Could you reproduce, from the records below, everything from the line with "Where the ROSE-PINK" down to the line with "The BROWN JAR", keeping both of those lines and changing nothing?
______
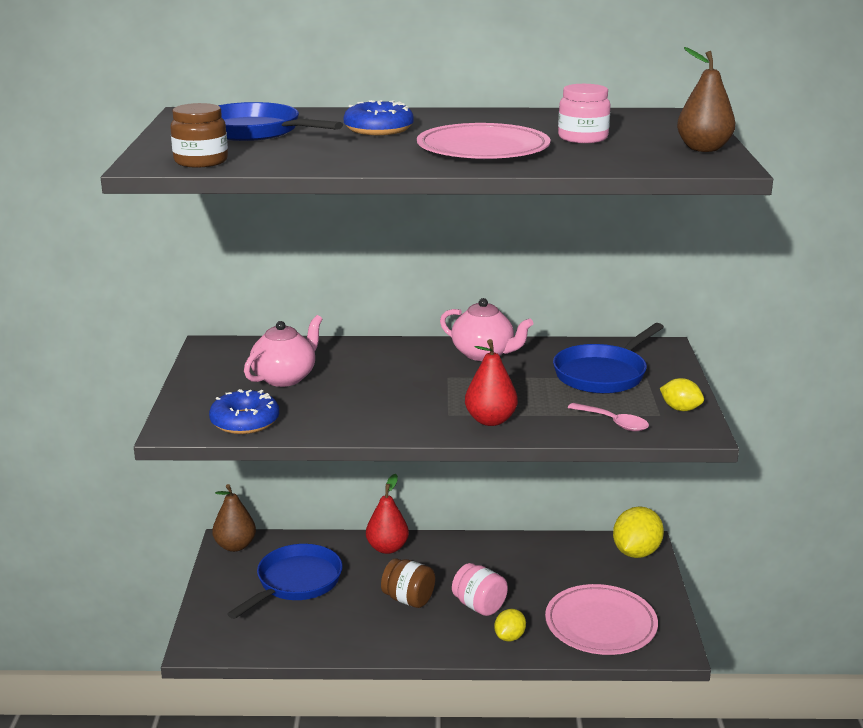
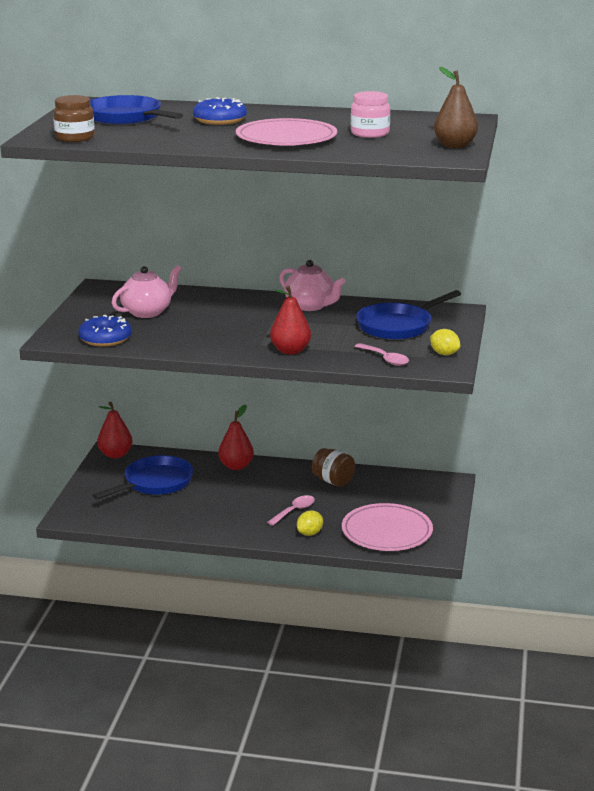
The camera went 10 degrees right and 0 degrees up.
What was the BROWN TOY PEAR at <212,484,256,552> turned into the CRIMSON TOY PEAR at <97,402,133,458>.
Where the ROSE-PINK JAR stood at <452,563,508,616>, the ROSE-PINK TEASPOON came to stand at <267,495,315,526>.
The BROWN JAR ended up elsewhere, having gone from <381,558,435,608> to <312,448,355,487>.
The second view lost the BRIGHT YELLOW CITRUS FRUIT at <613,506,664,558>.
______
> _Response to the exercise_
Where the ROSE-PINK JAR stood at <452,563,508,616>, the ROSE-PINK TEASPOON came to stand at <267,495,315,526>.
The BROWN JAR ended up elsewhere, having gone from <381,558,435,608> to <312,448,355,487>.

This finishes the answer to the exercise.